__WORK TO BE COMPLETED__.
Copy out each line of the listing below where the string "moved" appears.

__ENTRIES SHOWN__.
= Beginning of Section =

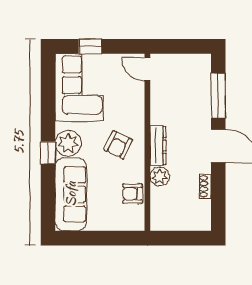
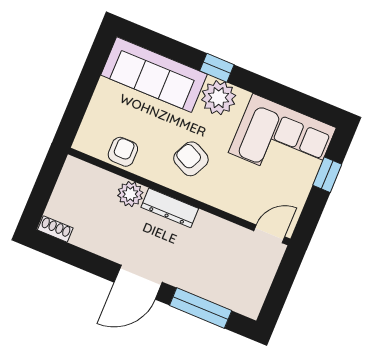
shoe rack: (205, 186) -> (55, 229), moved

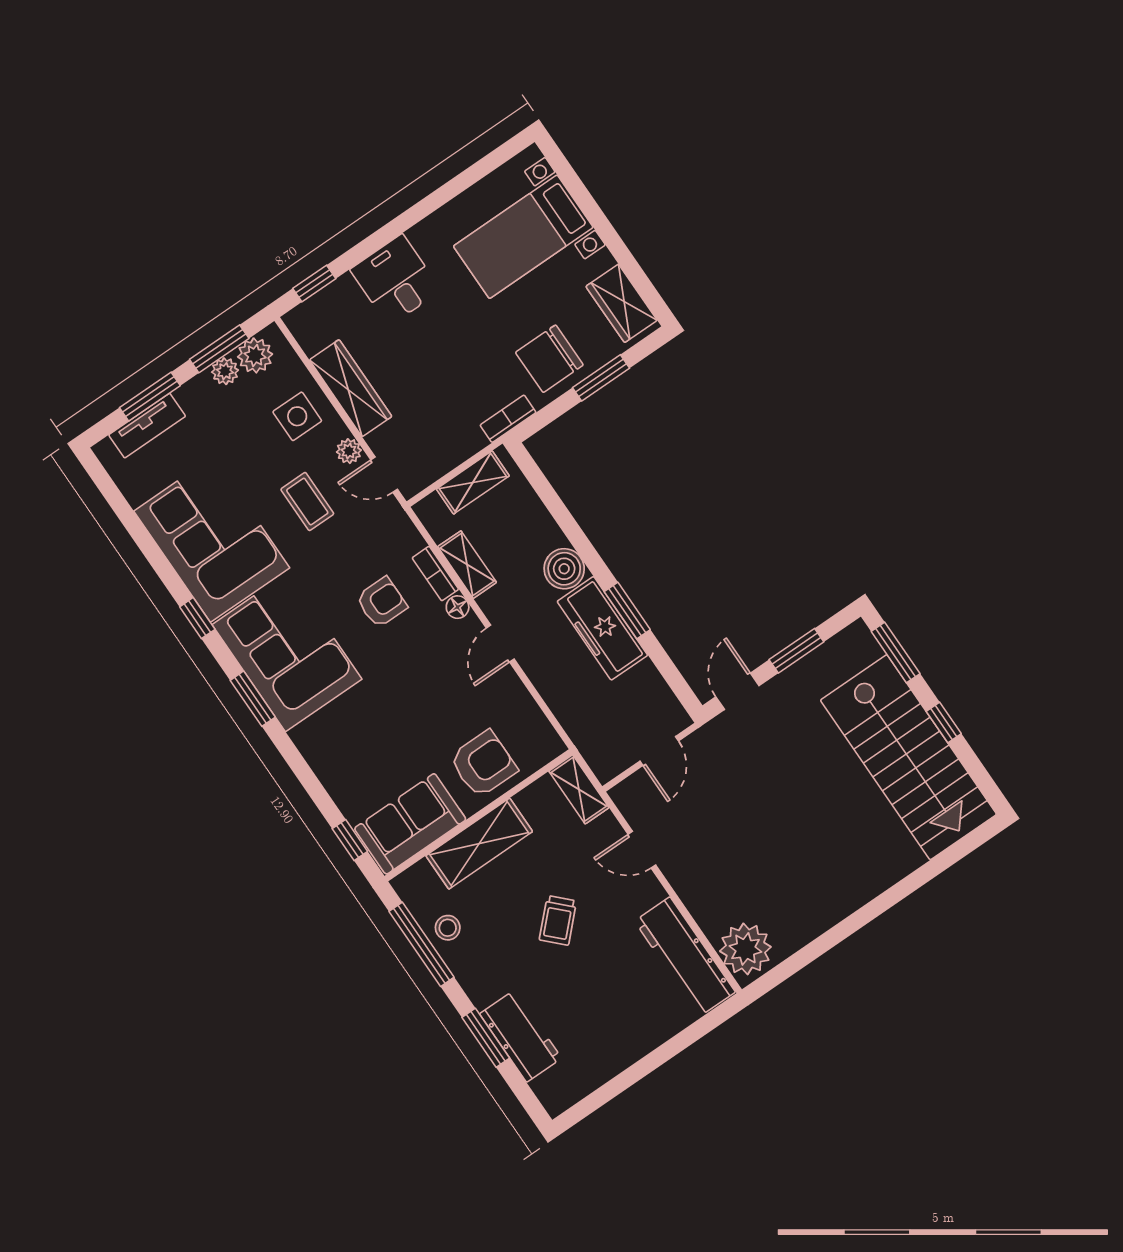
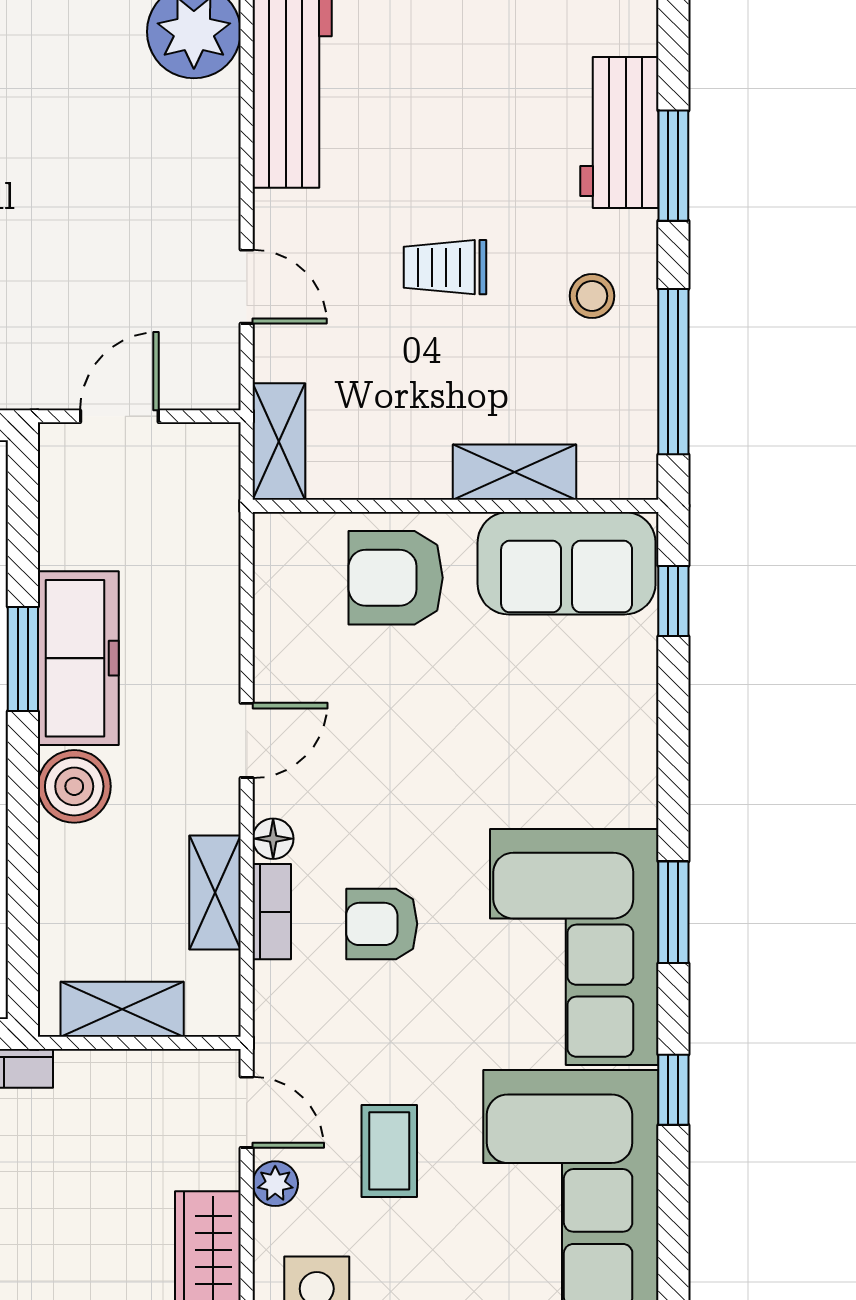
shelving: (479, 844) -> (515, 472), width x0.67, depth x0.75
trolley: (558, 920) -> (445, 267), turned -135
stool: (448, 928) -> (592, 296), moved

= End of Section =
= Beginning of Section =

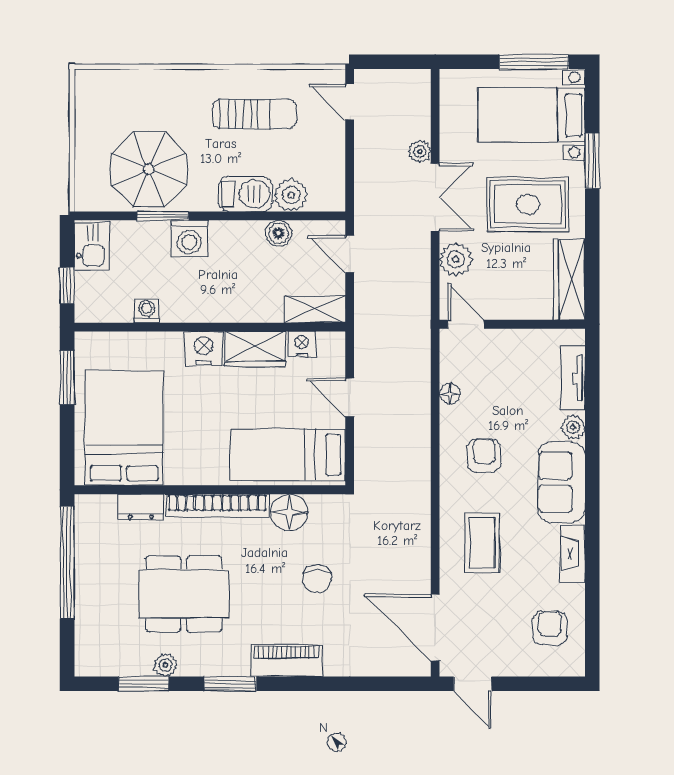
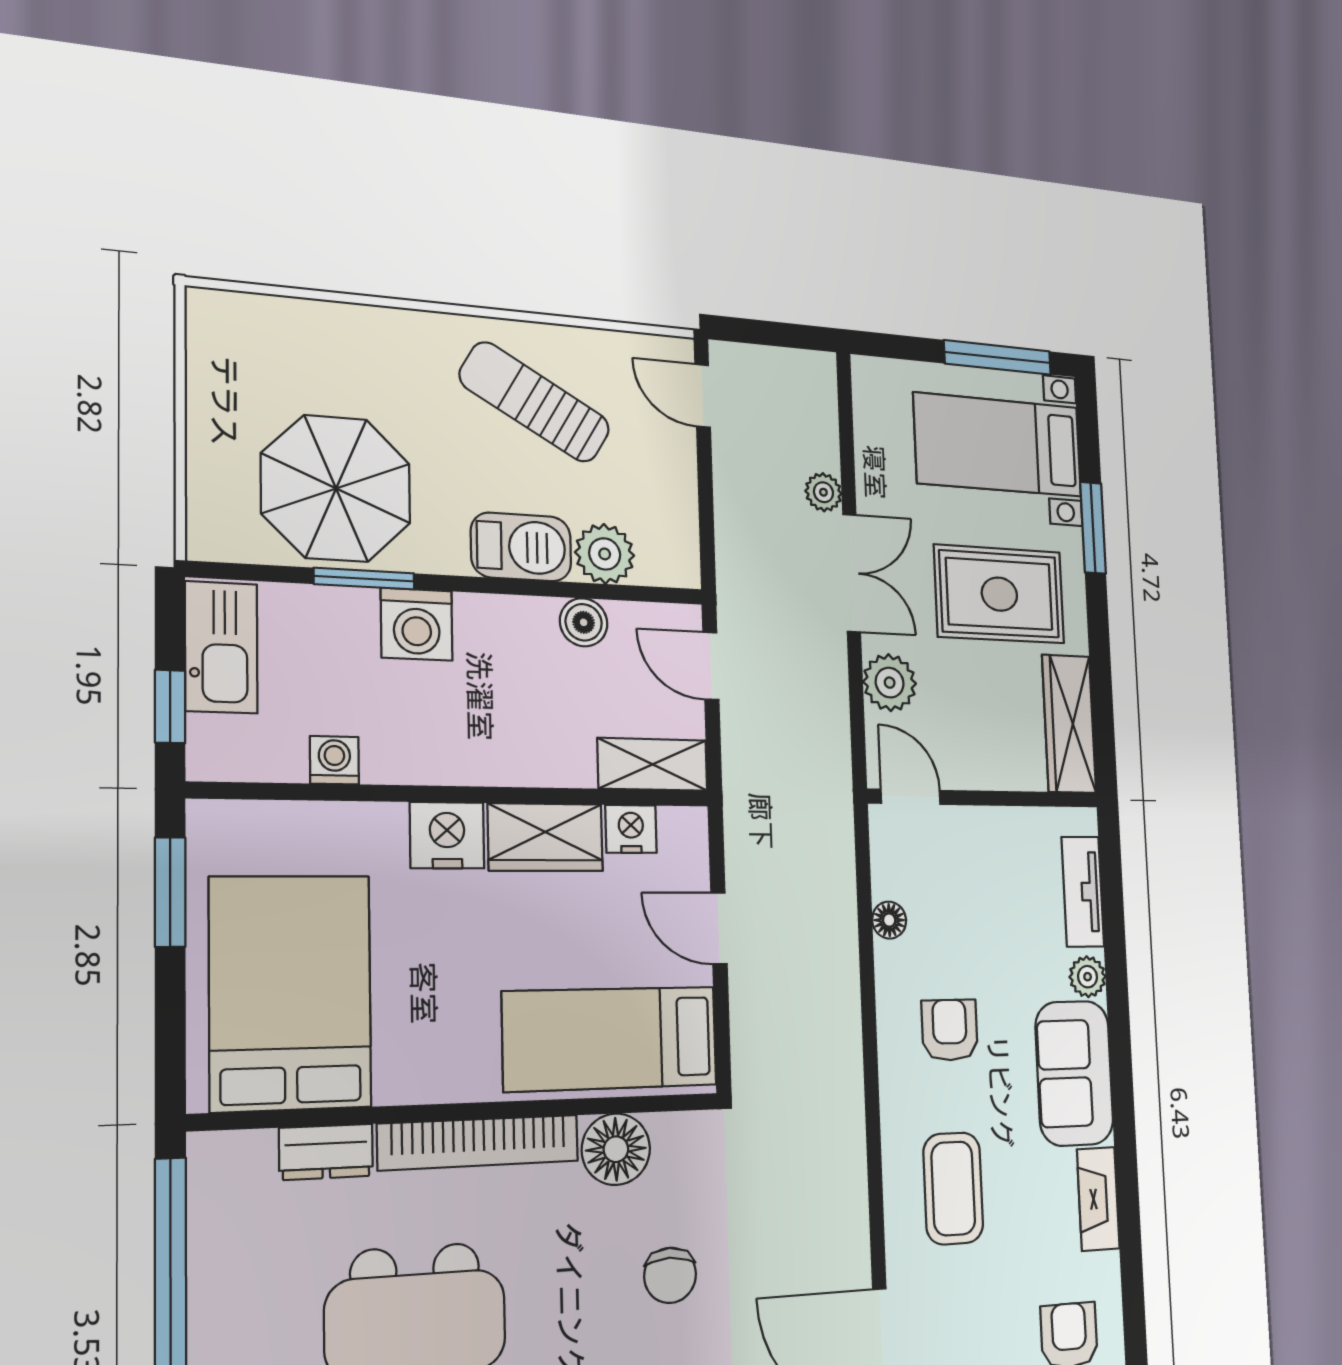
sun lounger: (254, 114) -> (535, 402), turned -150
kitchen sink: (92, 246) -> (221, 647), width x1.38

= End of Section =

__WRITTEN REPLY__.
shoe rack: (205, 186) -> (55, 229), moved
stool: (448, 928) -> (592, 296), moved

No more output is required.